§ **REQUEST**
Reproduce every line of the listing below verbatim, but leave the pictures out of your answer.
[Start of DATASET RECORDS]
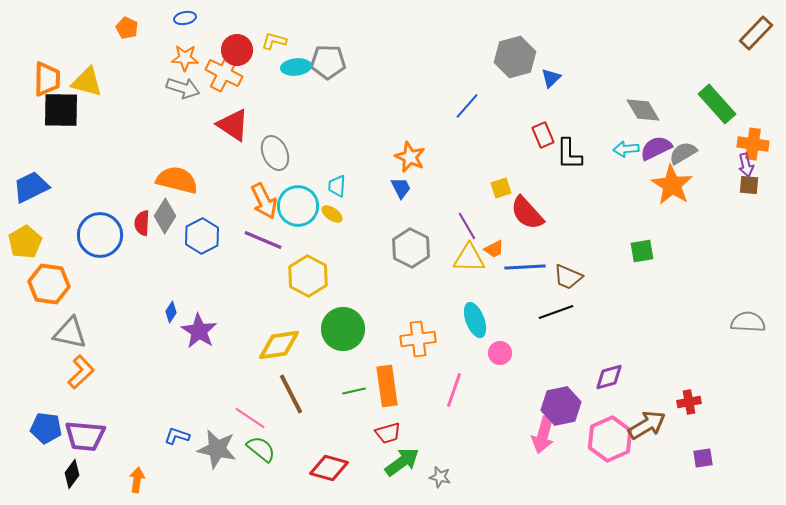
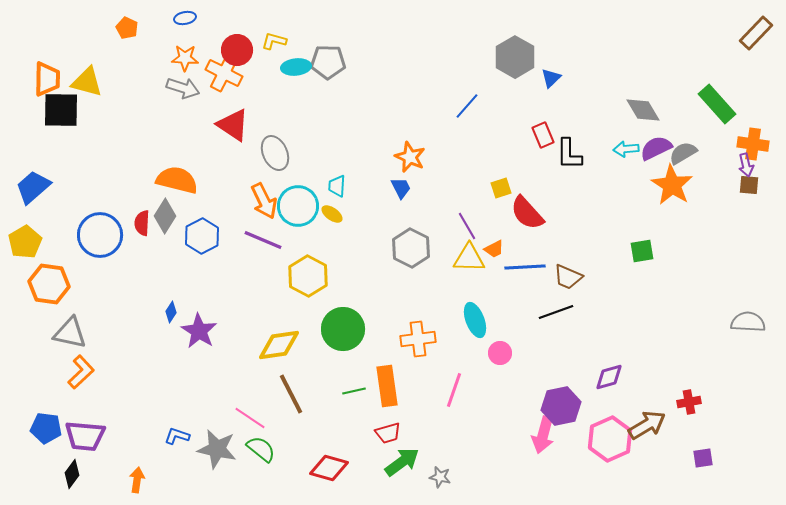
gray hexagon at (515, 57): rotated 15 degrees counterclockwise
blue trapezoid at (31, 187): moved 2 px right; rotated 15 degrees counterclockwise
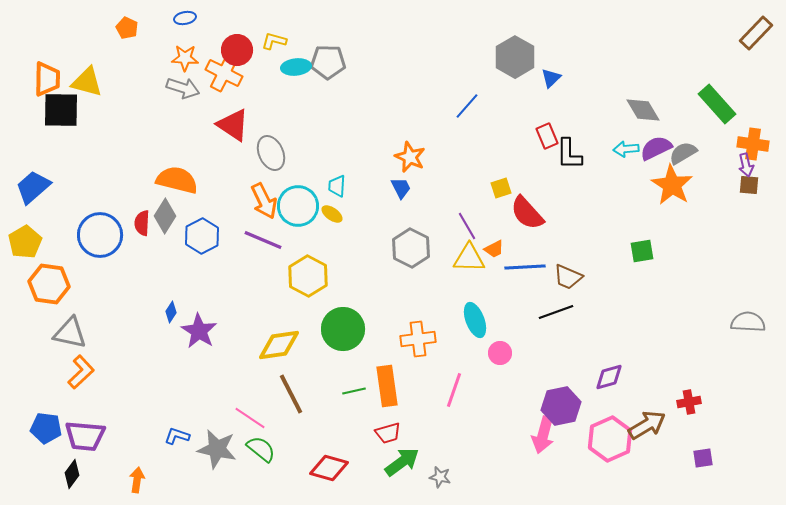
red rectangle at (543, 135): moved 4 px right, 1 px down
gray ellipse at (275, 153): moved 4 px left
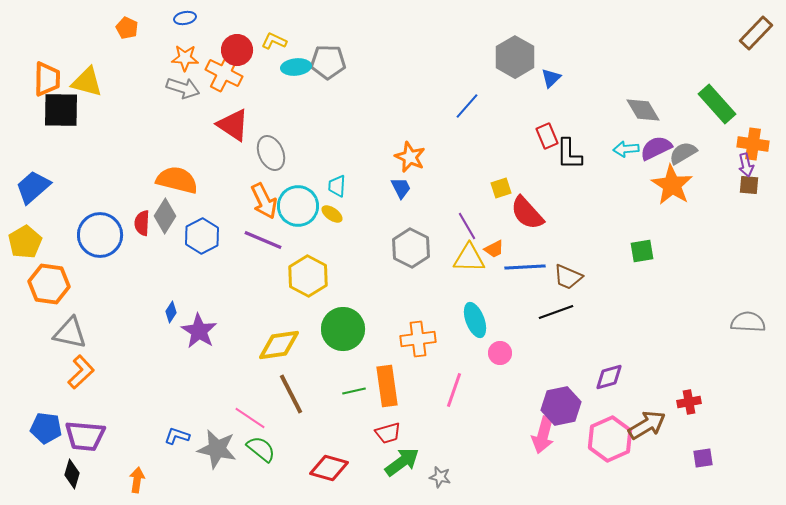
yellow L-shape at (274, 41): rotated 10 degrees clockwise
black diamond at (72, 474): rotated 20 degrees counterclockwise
[End of DATASET RECORDS]
§ **RESPONSE**
gray hexagon at (515, 57): rotated 15 degrees counterclockwise
blue trapezoid at (31, 187): moved 2 px right; rotated 15 degrees counterclockwise
red rectangle at (543, 135): moved 4 px right, 1 px down
gray ellipse at (275, 153): moved 4 px left
yellow L-shape at (274, 41): rotated 10 degrees clockwise
black diamond at (72, 474): rotated 20 degrees counterclockwise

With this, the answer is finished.